EXERCISE GOAL: Each line from the one holding "none -> brown 1x2 brick [97,366,219,454]" to the last line of the listing must be set down exactly. No pictures are to be included.

● ● ● ● ● ● ●

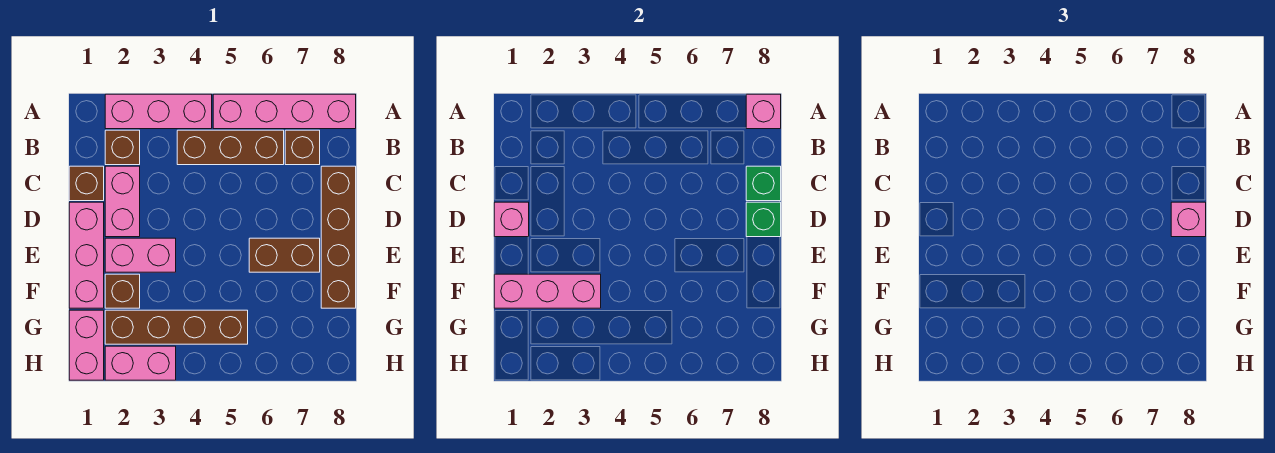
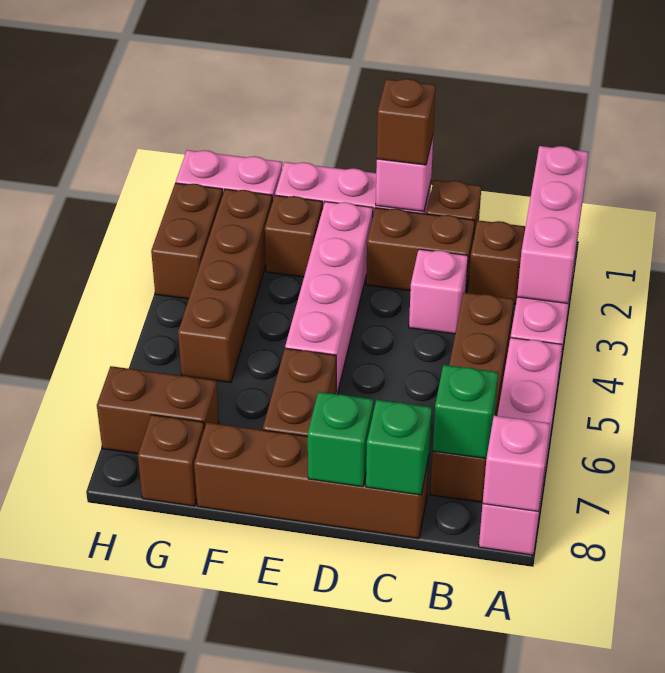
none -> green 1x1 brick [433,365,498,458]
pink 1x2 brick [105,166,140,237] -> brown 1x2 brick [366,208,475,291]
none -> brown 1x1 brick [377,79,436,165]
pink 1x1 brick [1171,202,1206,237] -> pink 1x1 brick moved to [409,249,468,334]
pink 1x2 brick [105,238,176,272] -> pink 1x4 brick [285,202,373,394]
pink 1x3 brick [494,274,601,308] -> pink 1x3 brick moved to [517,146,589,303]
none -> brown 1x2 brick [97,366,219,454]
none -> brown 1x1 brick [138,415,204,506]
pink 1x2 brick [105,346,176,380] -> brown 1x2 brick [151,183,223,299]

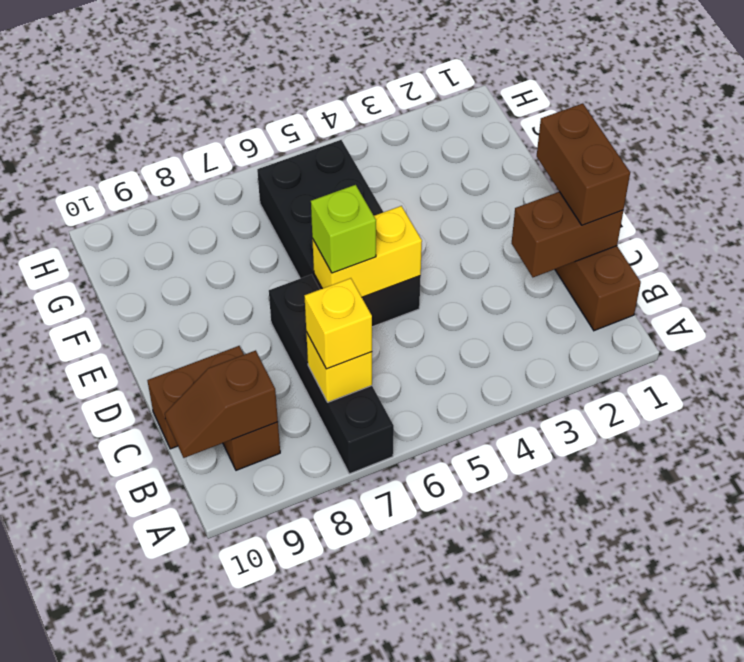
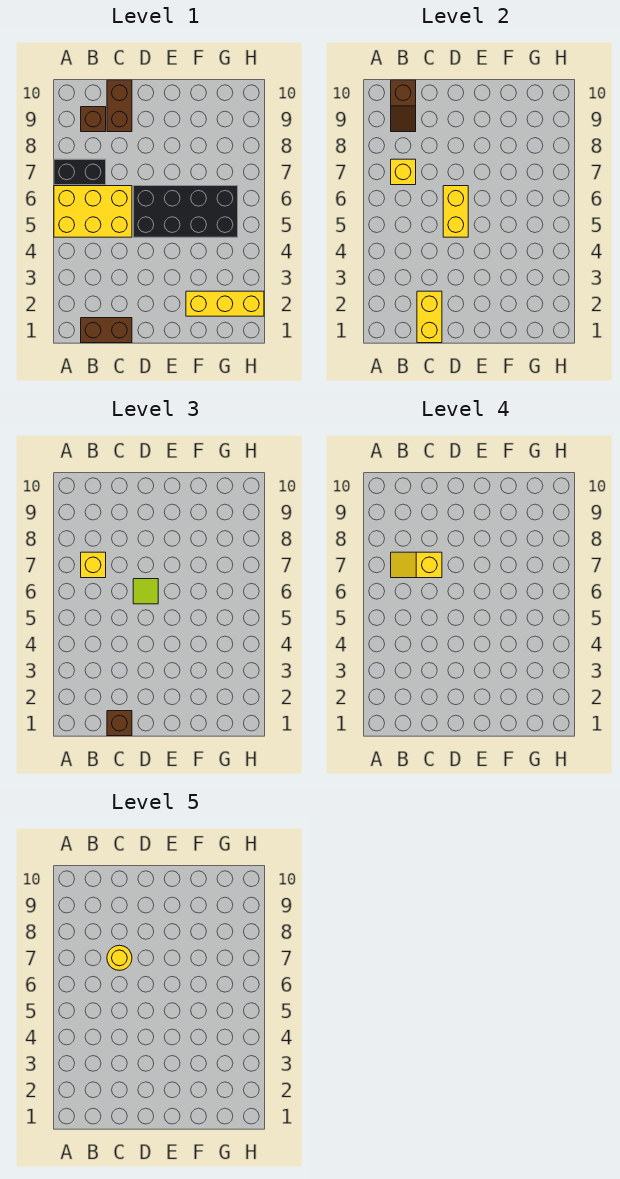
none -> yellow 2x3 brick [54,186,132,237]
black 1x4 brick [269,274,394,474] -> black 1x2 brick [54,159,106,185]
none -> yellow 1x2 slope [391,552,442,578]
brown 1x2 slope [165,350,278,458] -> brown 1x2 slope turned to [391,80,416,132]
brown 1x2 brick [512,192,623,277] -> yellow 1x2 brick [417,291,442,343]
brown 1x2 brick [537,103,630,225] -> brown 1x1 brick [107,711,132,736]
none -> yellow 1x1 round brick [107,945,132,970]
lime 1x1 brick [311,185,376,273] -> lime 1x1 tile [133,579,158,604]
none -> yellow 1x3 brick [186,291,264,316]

● ● ● ● ● ● ●

FINISHED EXERCISE:
none -> brown 1x2 brick [97,366,219,454]
none -> brown 1x1 brick [138,415,204,506]
pink 1x2 brick [105,346,176,380] -> brown 1x2 brick [151,183,223,299]

none -> yellow 2x3 brick [54,186,132,237]
black 1x4 brick [269,274,394,474] -> black 1x2 brick [54,159,106,185]
none -> yellow 1x2 slope [391,552,442,578]
brown 1x2 slope [165,350,278,458] -> brown 1x2 slope turned to [391,80,416,132]
brown 1x2 brick [512,192,623,277] -> yellow 1x2 brick [417,291,442,343]
brown 1x2 brick [537,103,630,225] -> brown 1x1 brick [107,711,132,736]
none -> yellow 1x1 round brick [107,945,132,970]
lime 1x1 brick [311,185,376,273] -> lime 1x1 tile [133,579,158,604]
none -> yellow 1x3 brick [186,291,264,316]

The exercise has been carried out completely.